• [What you will do]: Copy from the first line below down to and including the line with "relocated | white_capsule". Skip the pictures.

[Dataset — start]

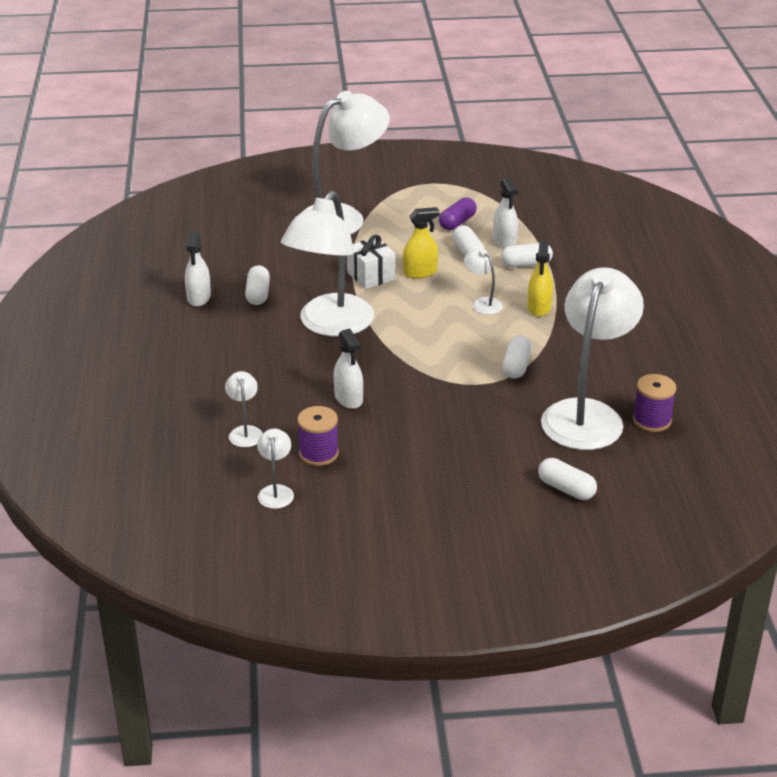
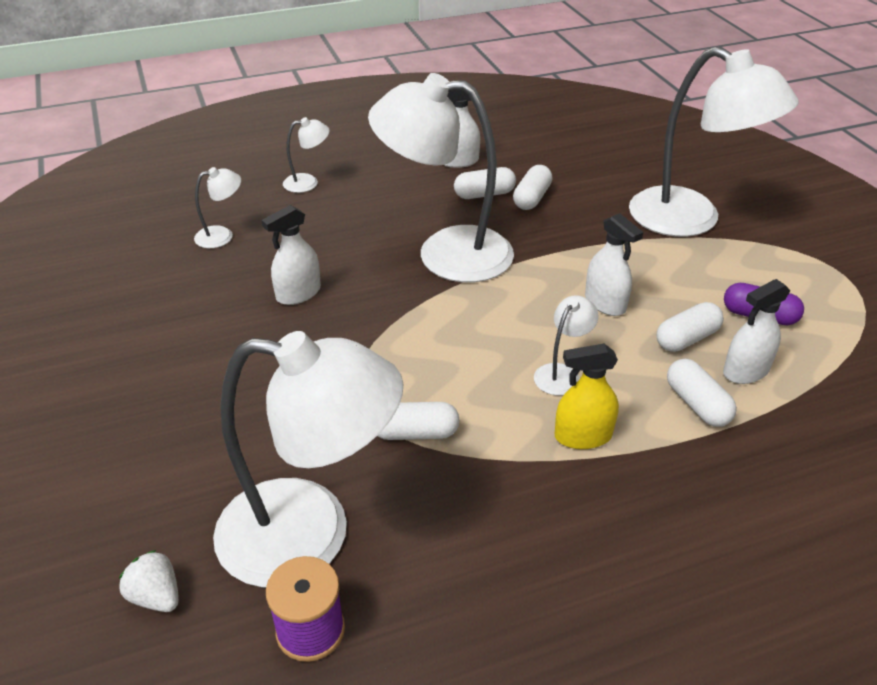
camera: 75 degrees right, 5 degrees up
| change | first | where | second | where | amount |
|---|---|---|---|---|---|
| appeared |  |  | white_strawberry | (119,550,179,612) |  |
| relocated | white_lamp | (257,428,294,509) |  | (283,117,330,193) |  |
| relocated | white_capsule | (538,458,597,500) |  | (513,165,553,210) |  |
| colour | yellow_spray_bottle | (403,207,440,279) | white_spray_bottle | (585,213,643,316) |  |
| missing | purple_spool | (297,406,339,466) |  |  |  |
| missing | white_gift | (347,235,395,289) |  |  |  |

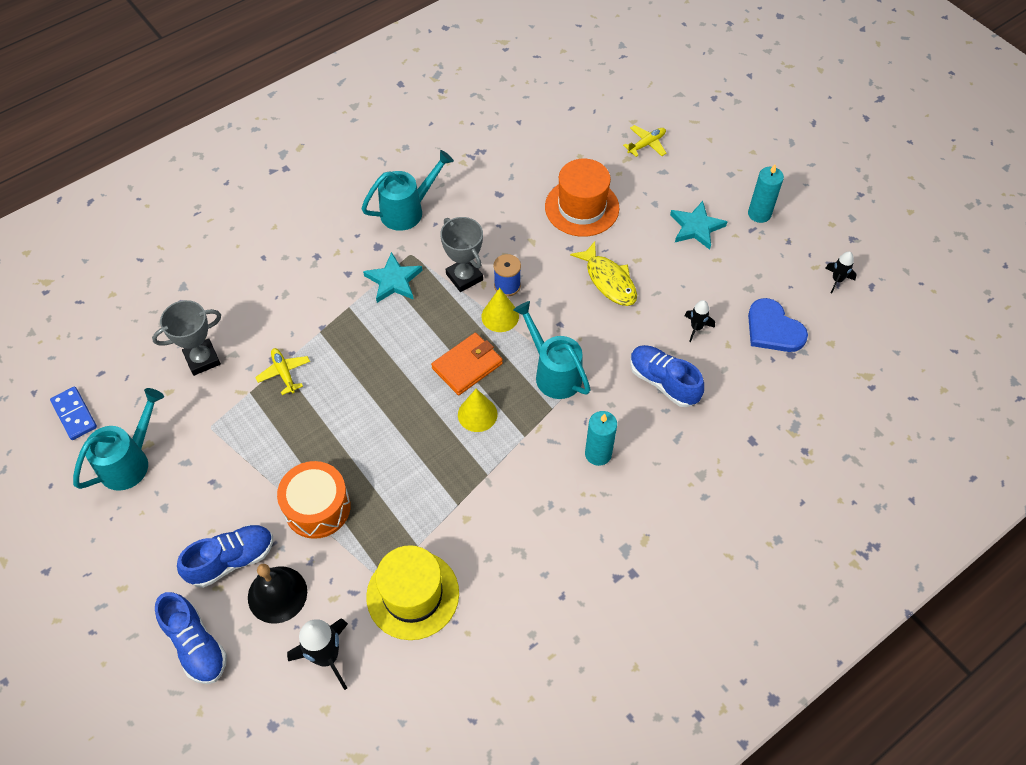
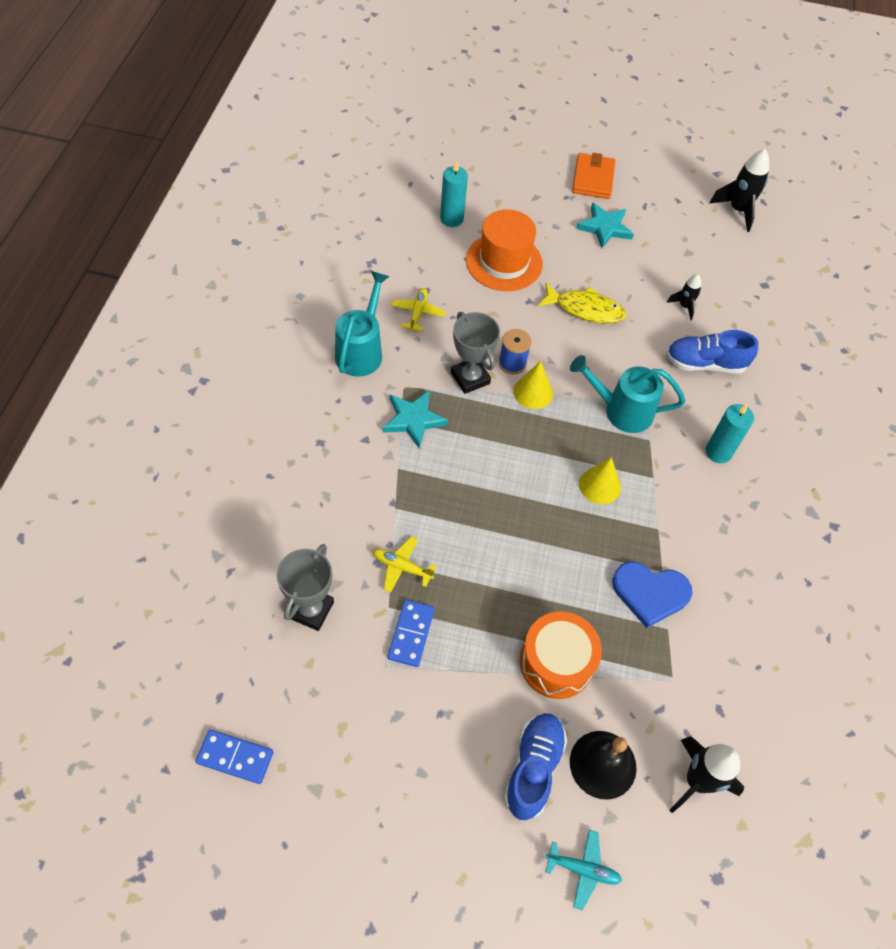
camera: 45 degrees left, 0 degrees up
| change | first | where | second | where | amount |
|---|---|---|---|---|---|
| appeared |  |  | blue_domino | (388,600,435,667) |  |
| relocated | yellow_plane | (623,125,666,157) |  | (391,288,446,332) |  |
| relocated | turquoise_candle | (748,165,784,223) |  | (440,161,468,227) |  |
| spun | grey_trophy | (440,217,483,292) |  | (451,312,500,394) | 45 degrees clockwise |
| exchanged | blue_shoe | (155,592,227,684) | turquoise_plane | (545,830,622,910) |  |
| relocated | orange_wallet | (431,333,503,395) |  | (572,153,615,199) |  |
| relocated | blue_heart | (748,298,808,352) |  | (612,562,693,628) |  |
| size | black_rocket | (825,252,857,293) |  | (709,149,769,232) | x1.76 |
| missing | turquoise_watering_can | (73,388,164,491) |  |  |  |
| missing | yellow_hat | (366,545,459,640) |  |  |  |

[Dataset — finish]

• [Answer for the task]:
camera: 75 degrees right, 5 degrees up
| change | first | where | second | where | amount |
|---|---|---|---|---|---|
| appeared |  |  | white_strawberry | (119,550,179,612) |  |
| relocated | white_lamp | (257,428,294,509) |  | (283,117,330,193) |  |
| relocated | white_capsule | (538,458,597,500) |  | (513,165,553,210) |  |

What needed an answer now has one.